**Work request**
From the first line to the last, set down the material exactly and drop every picture.

**Dataset section**
^^^^
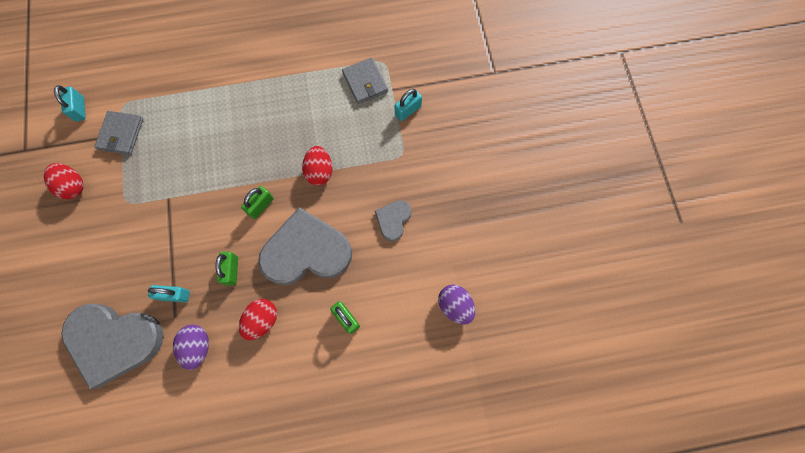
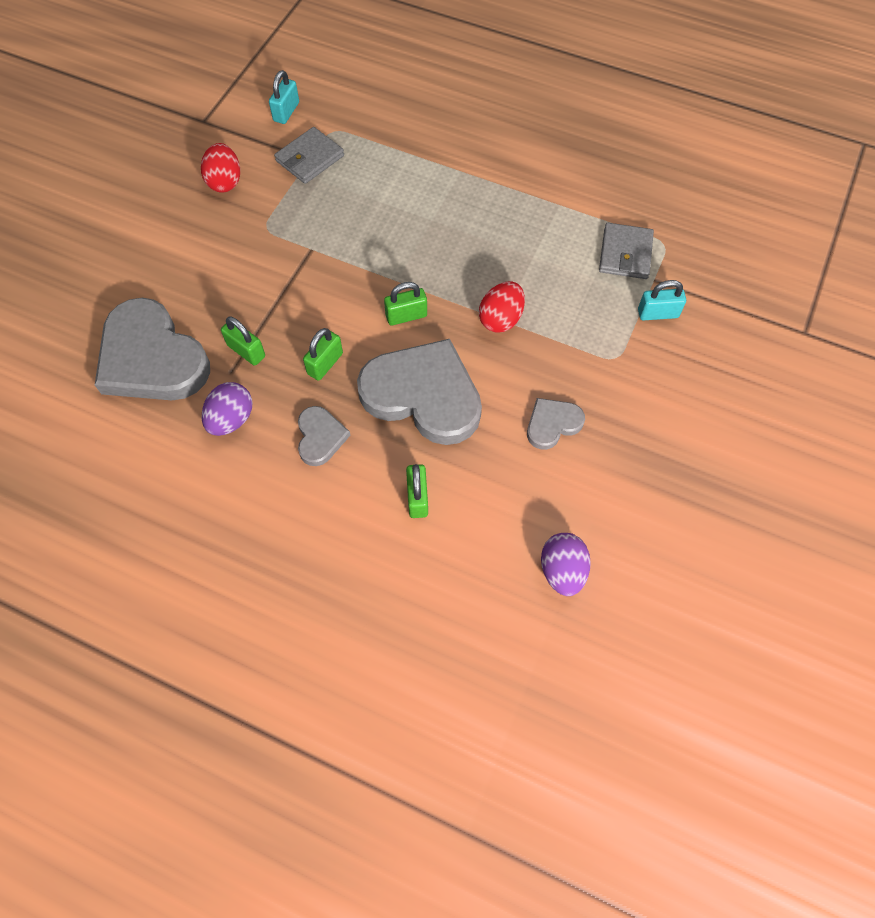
camera: 35 degrees right, 10 degrees down
turquoise padlock [148,285,190,302] -> green padlock [221,316,265,366]
red egg [239,299,277,340] -> grey heart [298,406,351,466]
^^^^
**The answer**
camera: 35 degrees right, 10 degrees down
turquoise padlock [148,285,190,302] -> green padlock [221,316,265,366]
red egg [239,299,277,340] -> grey heart [298,406,351,466]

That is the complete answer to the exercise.